Provided information: Begin

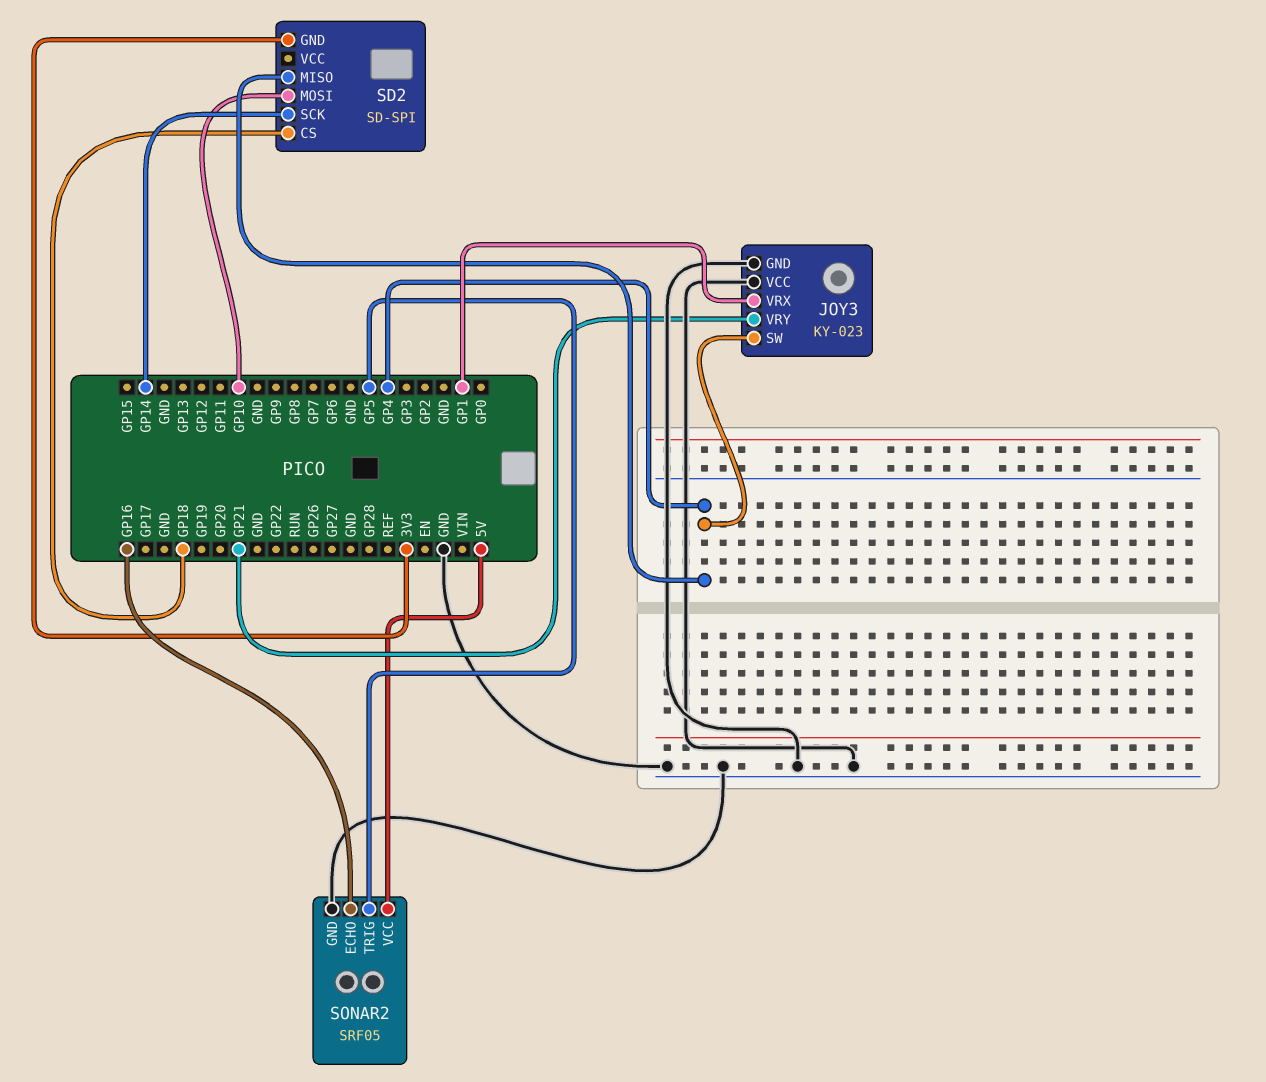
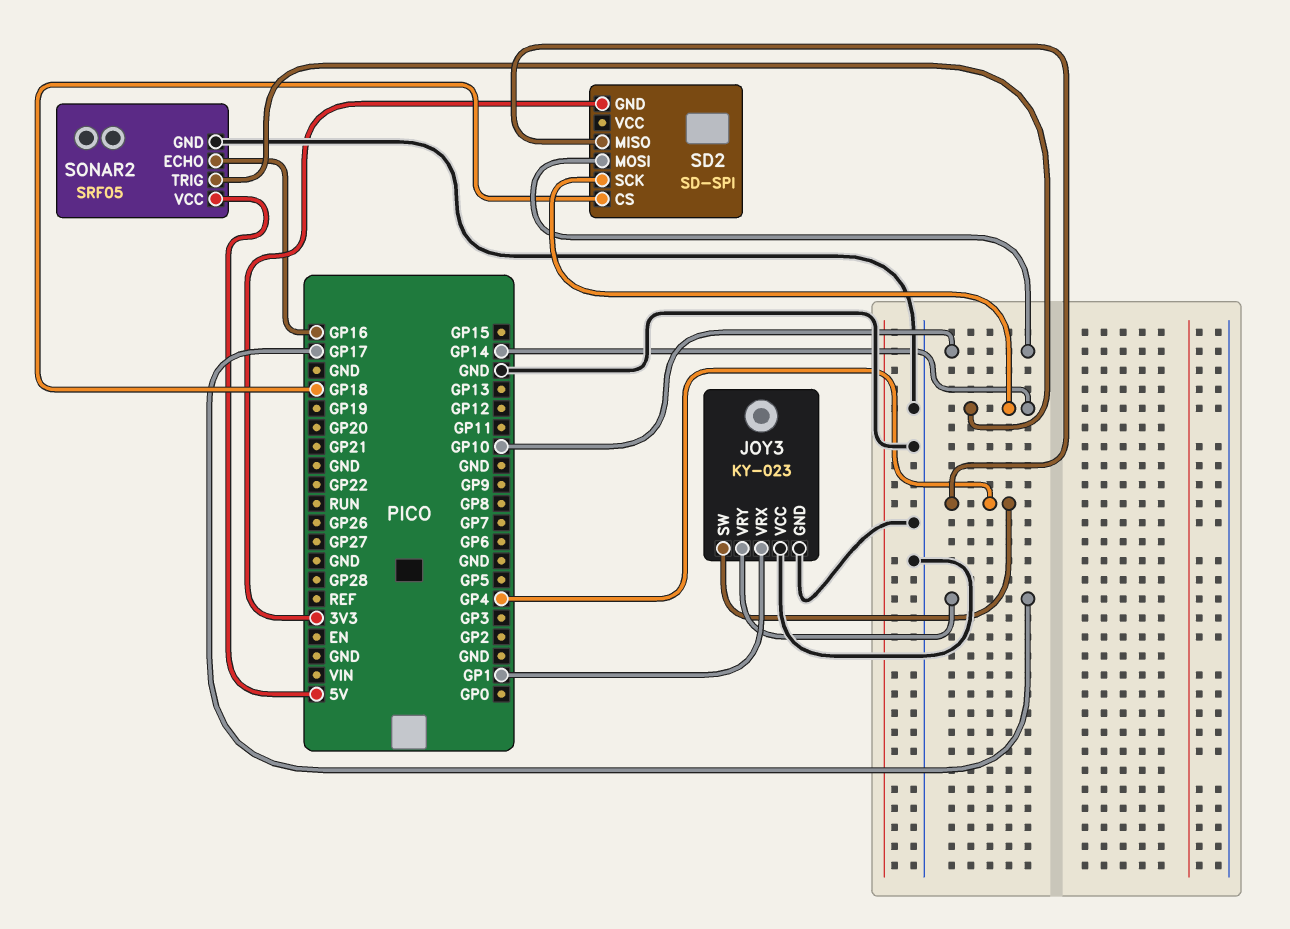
JOY3 pin VRY: GP21 -> GP17
SONAR2 pin TRIG: GP5 -> GP14

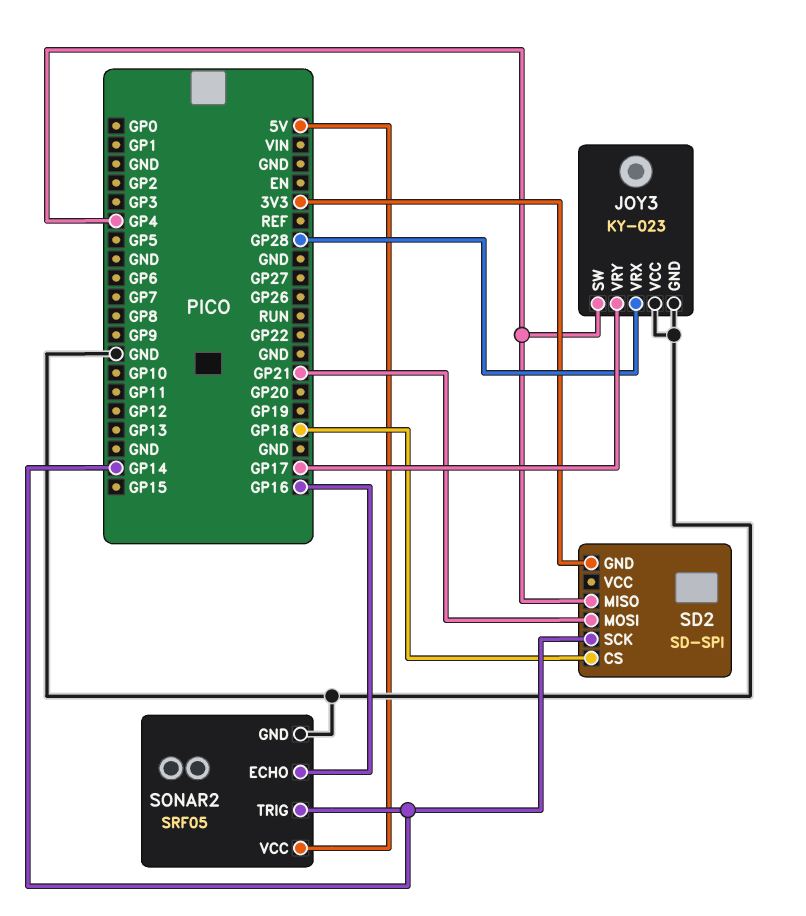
JOY3 pin VRX: GP1 -> GP28
SD2 pin MOSI: GP10 -> GP21

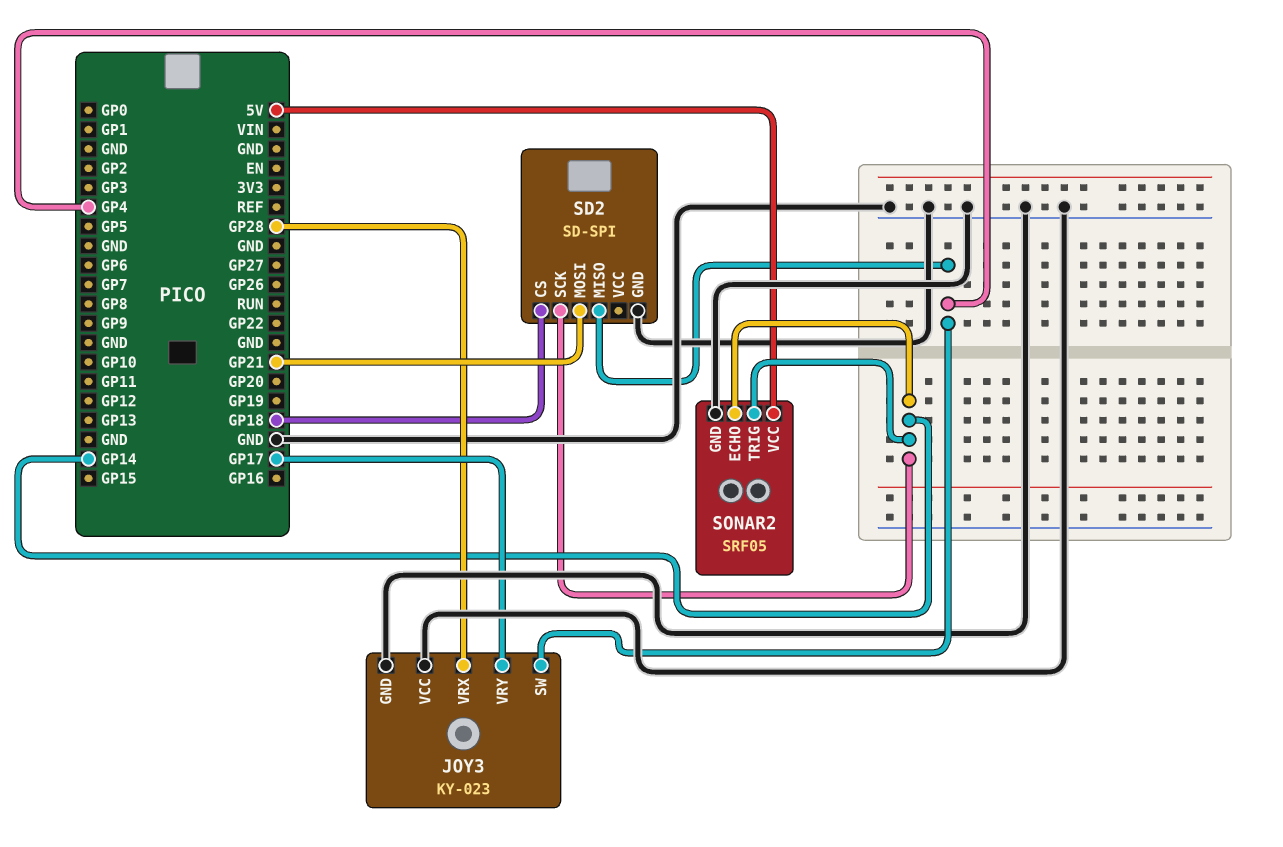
SD2 pin GND: 3V3 -> GND
SONAR2 pin ECHO: GP16 -> GP14

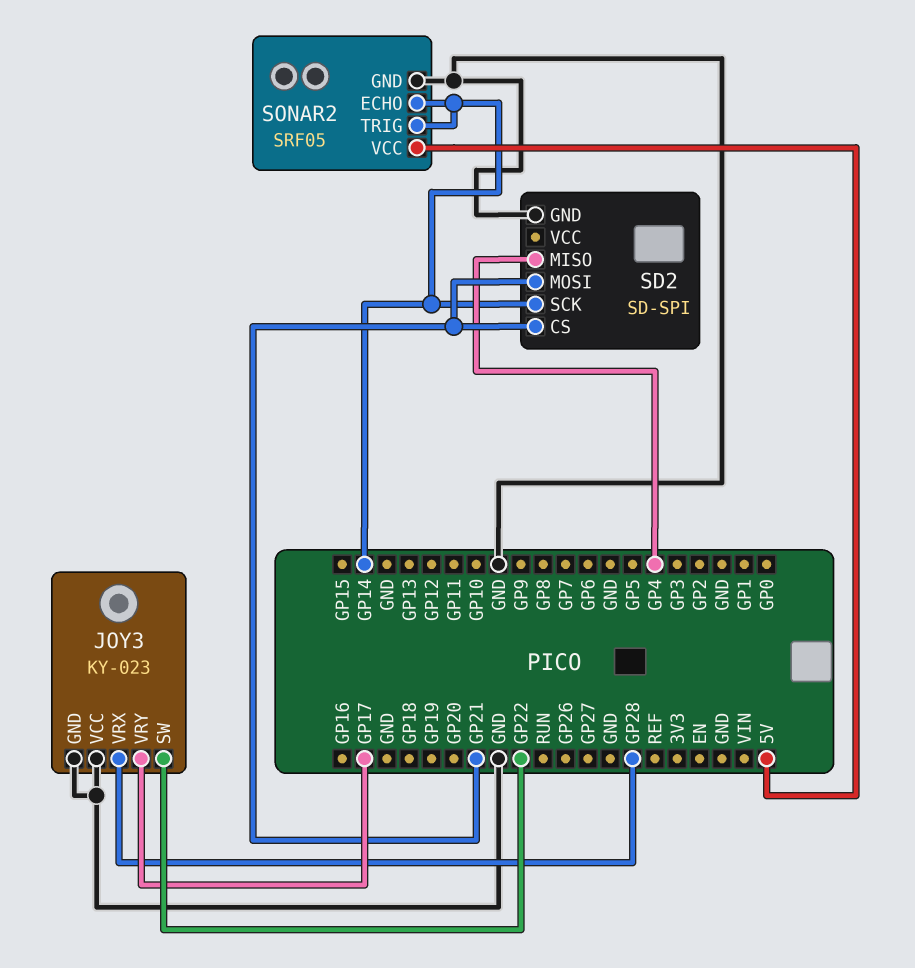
JOY3 pin SW: GP4 -> GP22
SD2 pin CS: GP18 -> GP21

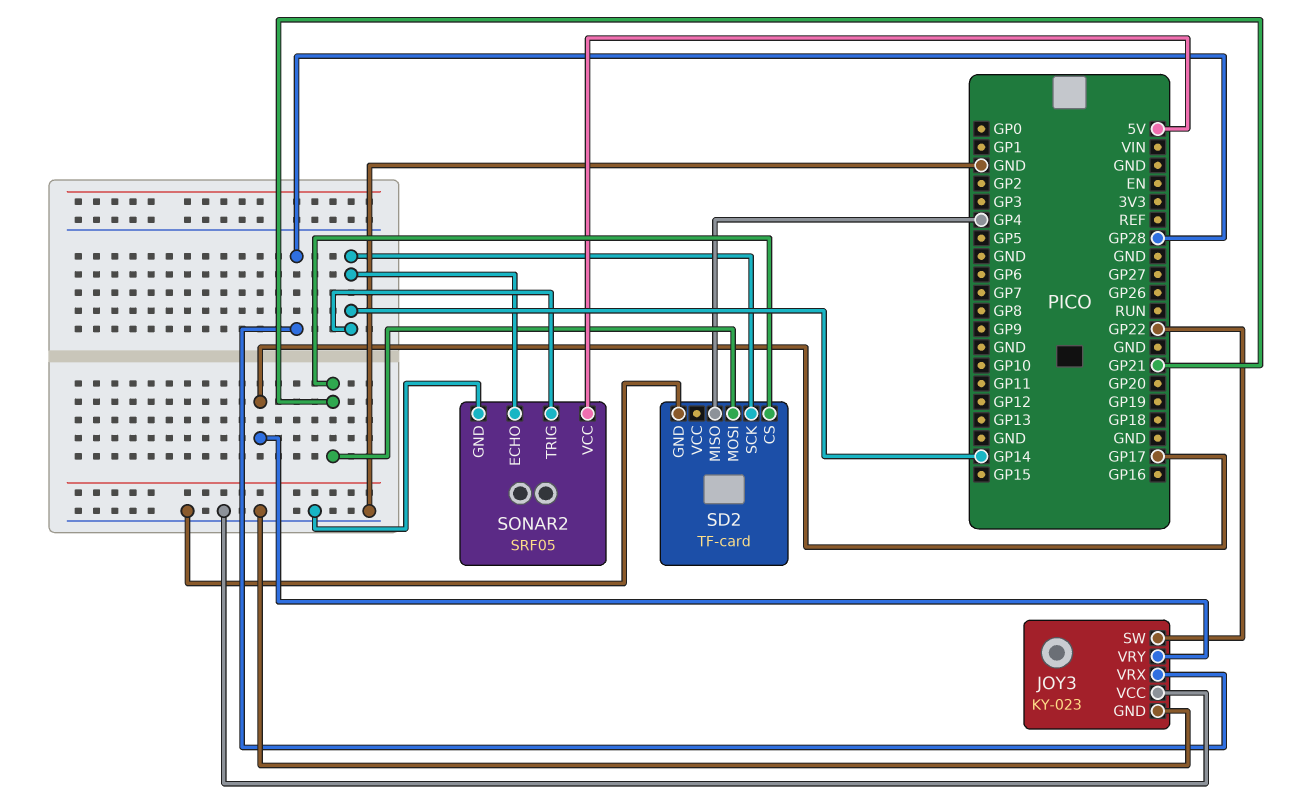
SD2: SD-SPI -> TF-card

Provided information: End

▸ Problem
In the answer, give only the lines from the one containing "JOY3 pin SW: GP4 -> GP22" through the end of the records above, each reproduced exactly. Include no pictures.

▸ Reply to the task
JOY3 pin SW: GP4 -> GP22
SD2 pin CS: GP18 -> GP21

SD2: SD-SPI -> TF-card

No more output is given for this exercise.